▶ PROBLEM DESCRIPTION
Every line below between the one holding "replaced | red" and the one holding "moved | purple", inclusive, should be copied exactly, and no other line.

▶ RECORDS PROVIDED
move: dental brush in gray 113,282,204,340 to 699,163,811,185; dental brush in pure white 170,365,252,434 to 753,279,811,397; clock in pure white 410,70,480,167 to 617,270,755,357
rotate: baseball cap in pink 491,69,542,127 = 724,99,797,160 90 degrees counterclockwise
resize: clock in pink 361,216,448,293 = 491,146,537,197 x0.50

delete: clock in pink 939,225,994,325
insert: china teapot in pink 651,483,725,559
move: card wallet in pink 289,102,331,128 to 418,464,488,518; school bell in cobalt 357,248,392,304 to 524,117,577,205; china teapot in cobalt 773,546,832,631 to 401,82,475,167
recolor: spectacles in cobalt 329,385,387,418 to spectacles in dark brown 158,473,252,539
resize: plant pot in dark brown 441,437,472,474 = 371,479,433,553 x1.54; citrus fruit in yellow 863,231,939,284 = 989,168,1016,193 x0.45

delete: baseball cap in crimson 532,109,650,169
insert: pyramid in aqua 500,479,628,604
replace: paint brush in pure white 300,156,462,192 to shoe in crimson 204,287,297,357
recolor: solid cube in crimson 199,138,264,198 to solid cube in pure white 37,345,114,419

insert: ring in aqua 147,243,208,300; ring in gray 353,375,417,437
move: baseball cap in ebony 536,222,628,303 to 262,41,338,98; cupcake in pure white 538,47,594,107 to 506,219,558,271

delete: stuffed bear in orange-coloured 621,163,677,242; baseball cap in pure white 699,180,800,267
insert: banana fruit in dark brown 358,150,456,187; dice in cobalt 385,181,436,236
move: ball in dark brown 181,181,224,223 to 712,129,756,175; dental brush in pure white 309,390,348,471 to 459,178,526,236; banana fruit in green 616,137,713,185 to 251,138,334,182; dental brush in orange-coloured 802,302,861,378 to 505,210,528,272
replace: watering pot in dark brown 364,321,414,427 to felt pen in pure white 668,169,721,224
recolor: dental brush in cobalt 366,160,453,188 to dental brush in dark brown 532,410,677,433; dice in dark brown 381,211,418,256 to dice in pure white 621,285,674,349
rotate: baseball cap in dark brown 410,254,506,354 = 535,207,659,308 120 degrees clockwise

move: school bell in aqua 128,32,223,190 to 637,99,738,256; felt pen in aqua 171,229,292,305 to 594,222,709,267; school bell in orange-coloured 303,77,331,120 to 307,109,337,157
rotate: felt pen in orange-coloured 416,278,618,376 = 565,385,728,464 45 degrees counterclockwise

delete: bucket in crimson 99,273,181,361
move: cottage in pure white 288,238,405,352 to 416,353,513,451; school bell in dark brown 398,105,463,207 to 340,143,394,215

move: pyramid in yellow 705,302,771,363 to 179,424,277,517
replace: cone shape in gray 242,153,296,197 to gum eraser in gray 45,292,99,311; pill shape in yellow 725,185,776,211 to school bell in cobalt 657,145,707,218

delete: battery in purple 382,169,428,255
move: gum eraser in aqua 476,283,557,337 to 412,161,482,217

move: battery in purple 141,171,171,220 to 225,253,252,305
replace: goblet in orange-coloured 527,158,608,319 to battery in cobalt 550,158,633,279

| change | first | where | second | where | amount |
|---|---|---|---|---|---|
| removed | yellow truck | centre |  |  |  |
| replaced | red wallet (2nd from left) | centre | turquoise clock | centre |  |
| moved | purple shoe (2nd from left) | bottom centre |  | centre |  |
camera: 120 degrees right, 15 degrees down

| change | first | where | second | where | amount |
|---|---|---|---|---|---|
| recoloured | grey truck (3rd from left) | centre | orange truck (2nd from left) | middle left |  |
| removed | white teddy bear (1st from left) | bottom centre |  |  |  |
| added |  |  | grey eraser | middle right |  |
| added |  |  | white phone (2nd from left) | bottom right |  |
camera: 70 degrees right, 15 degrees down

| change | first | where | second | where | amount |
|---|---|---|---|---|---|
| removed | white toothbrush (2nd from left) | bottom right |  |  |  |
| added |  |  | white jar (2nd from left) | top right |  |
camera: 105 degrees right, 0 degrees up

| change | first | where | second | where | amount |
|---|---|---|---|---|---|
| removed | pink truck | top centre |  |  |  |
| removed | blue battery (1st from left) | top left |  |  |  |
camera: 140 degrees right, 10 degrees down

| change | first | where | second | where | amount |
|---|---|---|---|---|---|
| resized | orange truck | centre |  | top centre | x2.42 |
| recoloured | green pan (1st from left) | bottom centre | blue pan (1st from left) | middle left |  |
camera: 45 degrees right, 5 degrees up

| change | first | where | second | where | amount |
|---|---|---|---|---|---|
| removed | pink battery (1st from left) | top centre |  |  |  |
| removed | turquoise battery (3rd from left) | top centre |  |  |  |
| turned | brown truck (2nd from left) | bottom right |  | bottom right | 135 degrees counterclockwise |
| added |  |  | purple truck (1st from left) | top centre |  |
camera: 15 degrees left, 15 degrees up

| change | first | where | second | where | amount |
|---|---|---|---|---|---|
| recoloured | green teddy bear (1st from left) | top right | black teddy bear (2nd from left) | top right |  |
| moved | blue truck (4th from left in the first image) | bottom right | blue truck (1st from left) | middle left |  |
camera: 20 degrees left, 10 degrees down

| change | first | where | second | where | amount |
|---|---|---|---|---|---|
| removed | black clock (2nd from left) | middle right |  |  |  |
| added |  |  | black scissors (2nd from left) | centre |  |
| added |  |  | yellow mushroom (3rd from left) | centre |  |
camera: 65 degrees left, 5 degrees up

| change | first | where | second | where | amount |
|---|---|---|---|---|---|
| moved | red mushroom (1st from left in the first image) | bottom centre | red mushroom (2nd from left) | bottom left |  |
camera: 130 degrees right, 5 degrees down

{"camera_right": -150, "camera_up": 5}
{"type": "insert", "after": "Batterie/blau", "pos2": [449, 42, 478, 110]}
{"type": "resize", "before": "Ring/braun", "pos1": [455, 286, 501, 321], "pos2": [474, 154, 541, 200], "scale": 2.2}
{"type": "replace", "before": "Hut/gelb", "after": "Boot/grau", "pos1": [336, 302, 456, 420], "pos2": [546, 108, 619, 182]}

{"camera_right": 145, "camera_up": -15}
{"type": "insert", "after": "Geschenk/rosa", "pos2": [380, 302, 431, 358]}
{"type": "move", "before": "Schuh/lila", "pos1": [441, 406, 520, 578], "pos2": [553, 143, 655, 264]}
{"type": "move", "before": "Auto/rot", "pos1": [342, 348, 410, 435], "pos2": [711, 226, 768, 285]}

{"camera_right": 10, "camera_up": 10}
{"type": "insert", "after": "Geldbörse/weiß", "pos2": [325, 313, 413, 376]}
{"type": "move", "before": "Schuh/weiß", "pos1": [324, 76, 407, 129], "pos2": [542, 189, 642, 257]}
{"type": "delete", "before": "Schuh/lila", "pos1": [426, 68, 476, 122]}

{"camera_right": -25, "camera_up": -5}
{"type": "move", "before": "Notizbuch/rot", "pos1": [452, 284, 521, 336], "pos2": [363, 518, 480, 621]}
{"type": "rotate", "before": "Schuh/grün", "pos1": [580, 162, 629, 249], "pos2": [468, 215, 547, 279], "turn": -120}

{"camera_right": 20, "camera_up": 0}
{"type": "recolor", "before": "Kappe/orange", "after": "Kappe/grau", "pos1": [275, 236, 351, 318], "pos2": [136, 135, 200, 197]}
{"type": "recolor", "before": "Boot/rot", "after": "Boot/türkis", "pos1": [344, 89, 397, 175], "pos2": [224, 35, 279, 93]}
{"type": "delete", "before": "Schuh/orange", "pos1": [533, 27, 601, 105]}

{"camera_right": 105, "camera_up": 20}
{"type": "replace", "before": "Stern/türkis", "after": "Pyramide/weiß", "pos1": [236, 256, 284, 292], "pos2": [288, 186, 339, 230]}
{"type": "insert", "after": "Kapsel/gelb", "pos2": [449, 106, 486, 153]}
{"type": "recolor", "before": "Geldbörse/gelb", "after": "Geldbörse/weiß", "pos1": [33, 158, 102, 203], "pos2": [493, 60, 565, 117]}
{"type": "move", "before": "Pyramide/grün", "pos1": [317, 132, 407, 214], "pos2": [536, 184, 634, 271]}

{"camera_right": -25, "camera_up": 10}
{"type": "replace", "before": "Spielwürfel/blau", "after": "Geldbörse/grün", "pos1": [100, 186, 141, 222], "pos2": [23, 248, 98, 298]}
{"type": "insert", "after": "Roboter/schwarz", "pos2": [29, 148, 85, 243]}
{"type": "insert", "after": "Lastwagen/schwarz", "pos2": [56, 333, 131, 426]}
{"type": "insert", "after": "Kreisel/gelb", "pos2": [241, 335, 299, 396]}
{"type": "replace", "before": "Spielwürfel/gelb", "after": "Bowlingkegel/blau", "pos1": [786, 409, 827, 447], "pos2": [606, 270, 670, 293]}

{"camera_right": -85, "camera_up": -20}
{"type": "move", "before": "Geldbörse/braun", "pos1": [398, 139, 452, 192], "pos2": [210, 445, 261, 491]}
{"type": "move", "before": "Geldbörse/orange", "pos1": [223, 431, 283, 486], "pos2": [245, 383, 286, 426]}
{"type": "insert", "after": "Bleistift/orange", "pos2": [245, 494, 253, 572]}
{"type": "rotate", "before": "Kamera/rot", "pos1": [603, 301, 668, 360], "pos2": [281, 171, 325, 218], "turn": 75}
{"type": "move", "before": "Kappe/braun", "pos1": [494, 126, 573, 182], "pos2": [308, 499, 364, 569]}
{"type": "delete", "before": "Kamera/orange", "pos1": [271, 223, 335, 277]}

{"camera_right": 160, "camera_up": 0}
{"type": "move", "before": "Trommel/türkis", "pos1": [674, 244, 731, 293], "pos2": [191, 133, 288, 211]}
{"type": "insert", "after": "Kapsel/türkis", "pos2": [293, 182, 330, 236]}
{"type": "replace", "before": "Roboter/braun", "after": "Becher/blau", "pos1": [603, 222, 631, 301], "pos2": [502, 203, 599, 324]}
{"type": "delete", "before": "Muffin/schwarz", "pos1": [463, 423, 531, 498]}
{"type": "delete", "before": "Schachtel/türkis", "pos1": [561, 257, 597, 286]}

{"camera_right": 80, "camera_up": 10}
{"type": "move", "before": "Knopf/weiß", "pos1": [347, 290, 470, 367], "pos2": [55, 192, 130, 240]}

▶ EXERCISE OUTPUT
| replaced | red wallet (2nd from left) | centre | turquoise clock | centre |  |
| moved | purple shoe (2nd from left) | bottom centre |  | centre |  |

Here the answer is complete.